Exactly the lines from the one with "Someone took away the automobile" through the last line of the listing must be given again.

[[ Source information open ]]

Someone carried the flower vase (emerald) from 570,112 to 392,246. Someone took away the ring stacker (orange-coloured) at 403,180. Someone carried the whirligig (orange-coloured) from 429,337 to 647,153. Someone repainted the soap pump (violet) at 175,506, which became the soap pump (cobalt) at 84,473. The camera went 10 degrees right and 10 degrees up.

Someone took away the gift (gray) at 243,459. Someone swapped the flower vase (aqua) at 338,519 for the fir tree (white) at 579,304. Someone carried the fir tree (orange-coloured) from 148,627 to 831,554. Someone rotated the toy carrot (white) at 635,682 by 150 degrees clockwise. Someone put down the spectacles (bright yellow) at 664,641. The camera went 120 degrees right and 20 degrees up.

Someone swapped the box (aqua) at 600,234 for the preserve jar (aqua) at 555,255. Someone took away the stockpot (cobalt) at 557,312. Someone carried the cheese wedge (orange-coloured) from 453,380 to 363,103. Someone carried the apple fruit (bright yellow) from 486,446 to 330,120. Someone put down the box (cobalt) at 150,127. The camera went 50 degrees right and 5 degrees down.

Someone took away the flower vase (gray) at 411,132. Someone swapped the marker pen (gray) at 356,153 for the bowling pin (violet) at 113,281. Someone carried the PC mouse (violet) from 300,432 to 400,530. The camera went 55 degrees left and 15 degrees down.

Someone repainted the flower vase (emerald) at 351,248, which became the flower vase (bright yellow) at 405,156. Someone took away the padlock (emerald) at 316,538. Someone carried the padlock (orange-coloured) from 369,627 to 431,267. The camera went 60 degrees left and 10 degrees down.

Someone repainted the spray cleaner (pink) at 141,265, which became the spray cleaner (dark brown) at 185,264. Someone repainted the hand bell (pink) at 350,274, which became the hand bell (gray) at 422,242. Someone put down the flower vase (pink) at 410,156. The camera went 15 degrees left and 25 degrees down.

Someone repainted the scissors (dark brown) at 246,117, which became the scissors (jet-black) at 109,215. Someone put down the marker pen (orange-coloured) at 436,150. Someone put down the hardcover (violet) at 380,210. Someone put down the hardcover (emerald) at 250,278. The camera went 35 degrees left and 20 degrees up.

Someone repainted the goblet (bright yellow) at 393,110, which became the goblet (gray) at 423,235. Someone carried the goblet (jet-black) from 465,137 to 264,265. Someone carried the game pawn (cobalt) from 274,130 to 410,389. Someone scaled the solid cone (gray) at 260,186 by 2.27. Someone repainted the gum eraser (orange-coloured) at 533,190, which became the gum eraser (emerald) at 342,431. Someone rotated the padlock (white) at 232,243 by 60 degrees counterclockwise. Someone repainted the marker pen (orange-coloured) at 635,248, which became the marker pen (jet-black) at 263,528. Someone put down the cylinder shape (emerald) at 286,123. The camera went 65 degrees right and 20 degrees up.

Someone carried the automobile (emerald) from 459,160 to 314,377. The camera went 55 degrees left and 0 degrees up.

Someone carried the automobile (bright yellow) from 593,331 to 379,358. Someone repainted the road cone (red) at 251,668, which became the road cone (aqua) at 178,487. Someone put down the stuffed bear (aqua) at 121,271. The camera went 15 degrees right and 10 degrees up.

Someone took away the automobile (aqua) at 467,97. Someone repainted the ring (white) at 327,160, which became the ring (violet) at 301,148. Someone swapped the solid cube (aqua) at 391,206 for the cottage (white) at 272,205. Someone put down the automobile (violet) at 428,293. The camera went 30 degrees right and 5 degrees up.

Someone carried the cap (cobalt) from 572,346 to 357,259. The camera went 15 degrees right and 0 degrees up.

[[ Source information closed ]]

▶ Exercise solution:
Someone took away the automobile (aqua) at 467,97. Someone repainted the ring (white) at 327,160, which became the ring (violet) at 301,148. Someone swapped the solid cube (aqua) at 391,206 for the cottage (white) at 272,205. Someone put down the automobile (violet) at 428,293. The camera went 30 degrees right and 5 degrees up.

Someone carried the cap (cobalt) from 572,346 to 357,259. The camera went 15 degrees right and 0 degrees up.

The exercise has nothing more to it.